** Opening Data provided block **

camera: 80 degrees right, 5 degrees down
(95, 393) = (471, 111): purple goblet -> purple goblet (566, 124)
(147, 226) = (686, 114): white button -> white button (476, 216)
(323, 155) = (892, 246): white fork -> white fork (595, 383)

** Closing Data provided block **
** Opening Data provided block **

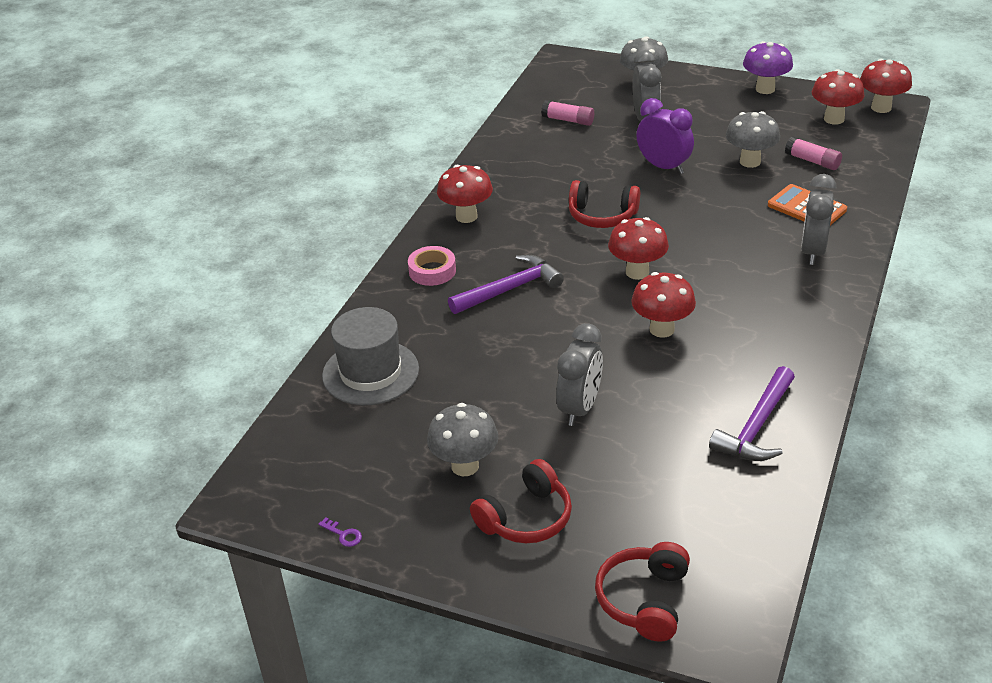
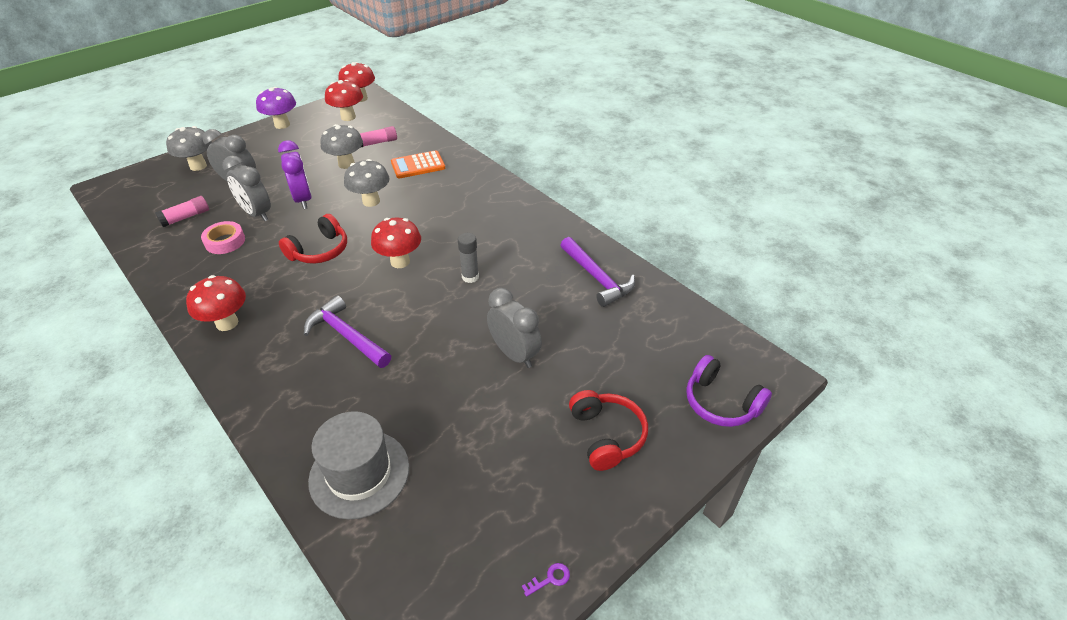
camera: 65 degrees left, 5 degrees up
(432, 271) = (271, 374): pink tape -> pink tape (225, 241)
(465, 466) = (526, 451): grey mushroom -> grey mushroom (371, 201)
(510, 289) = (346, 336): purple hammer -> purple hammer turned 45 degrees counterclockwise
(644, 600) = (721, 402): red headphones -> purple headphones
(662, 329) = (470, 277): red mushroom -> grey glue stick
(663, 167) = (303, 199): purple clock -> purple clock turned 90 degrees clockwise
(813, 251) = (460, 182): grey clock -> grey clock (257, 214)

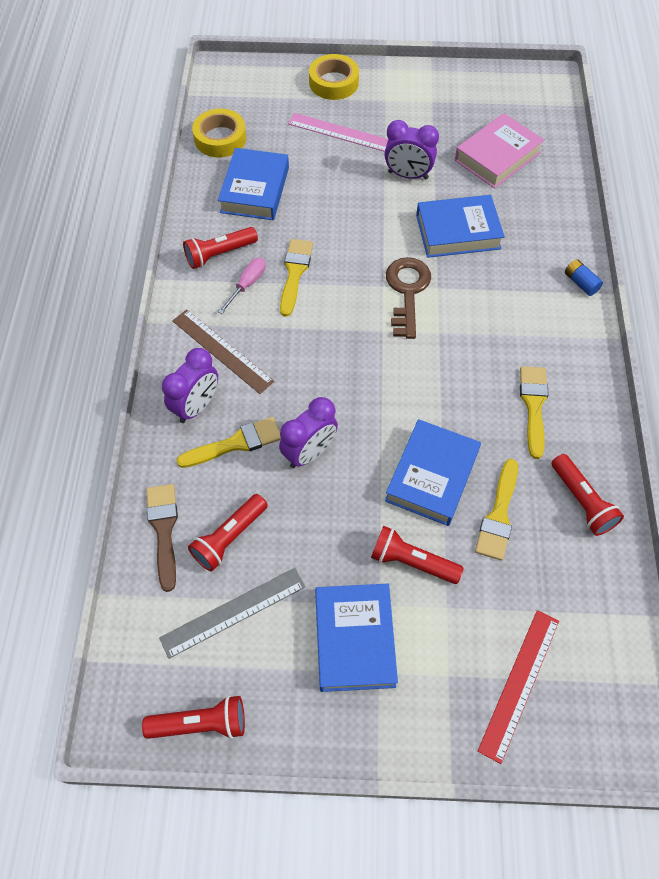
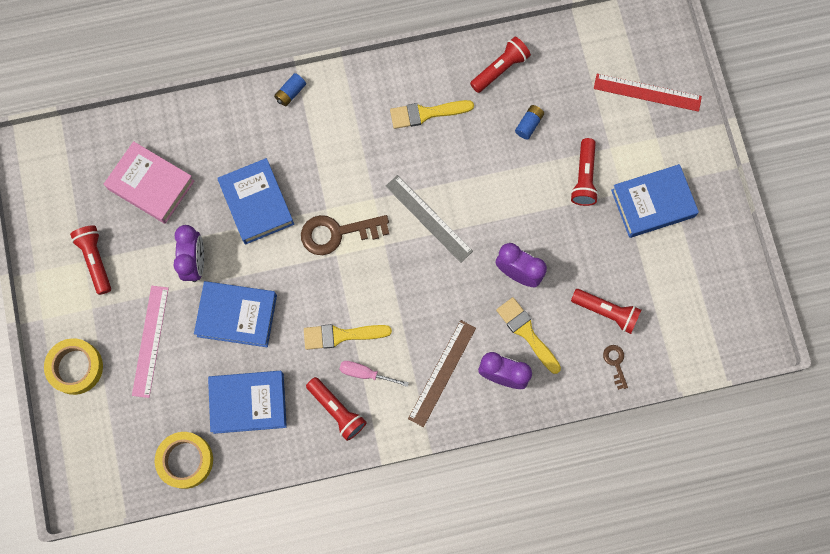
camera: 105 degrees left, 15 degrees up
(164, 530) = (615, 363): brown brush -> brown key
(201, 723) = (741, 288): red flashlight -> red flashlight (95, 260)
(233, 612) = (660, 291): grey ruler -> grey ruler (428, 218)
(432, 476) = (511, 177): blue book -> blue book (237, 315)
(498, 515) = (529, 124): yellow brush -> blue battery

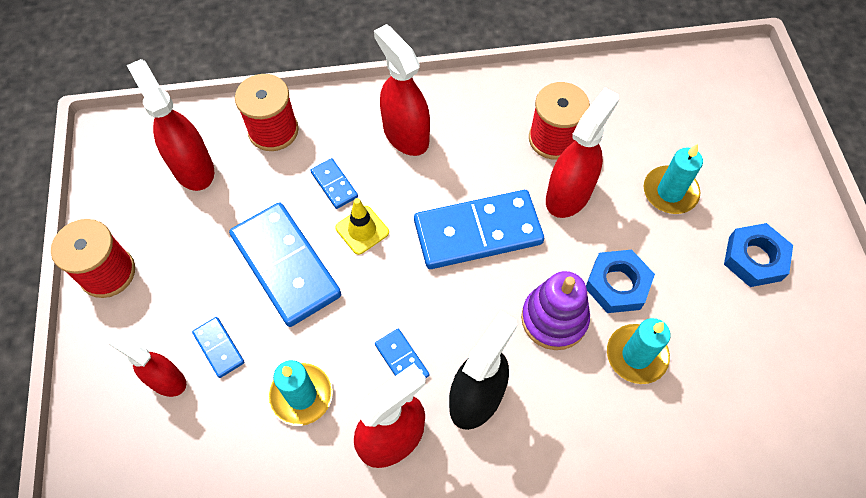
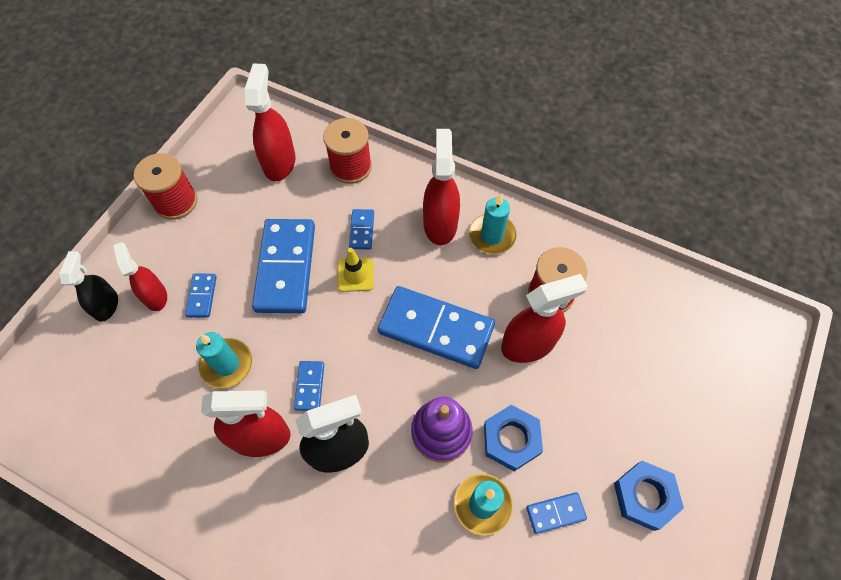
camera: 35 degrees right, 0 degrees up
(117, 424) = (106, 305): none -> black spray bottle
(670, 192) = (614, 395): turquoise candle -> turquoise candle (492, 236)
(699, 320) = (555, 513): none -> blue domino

** Closing Data provided block **

What you will do:
Among the records, find the lines that contain "grey" and copy each of them.

Solution below:
(465, 466) = (526, 451): grey mushroom -> grey mushroom (371, 201)
(662, 329) = (470, 277): red mushroom -> grey glue stick
(813, 251) = (460, 182): grey clock -> grey clock (257, 214)
(233, 612) = (660, 291): grey ruler -> grey ruler (428, 218)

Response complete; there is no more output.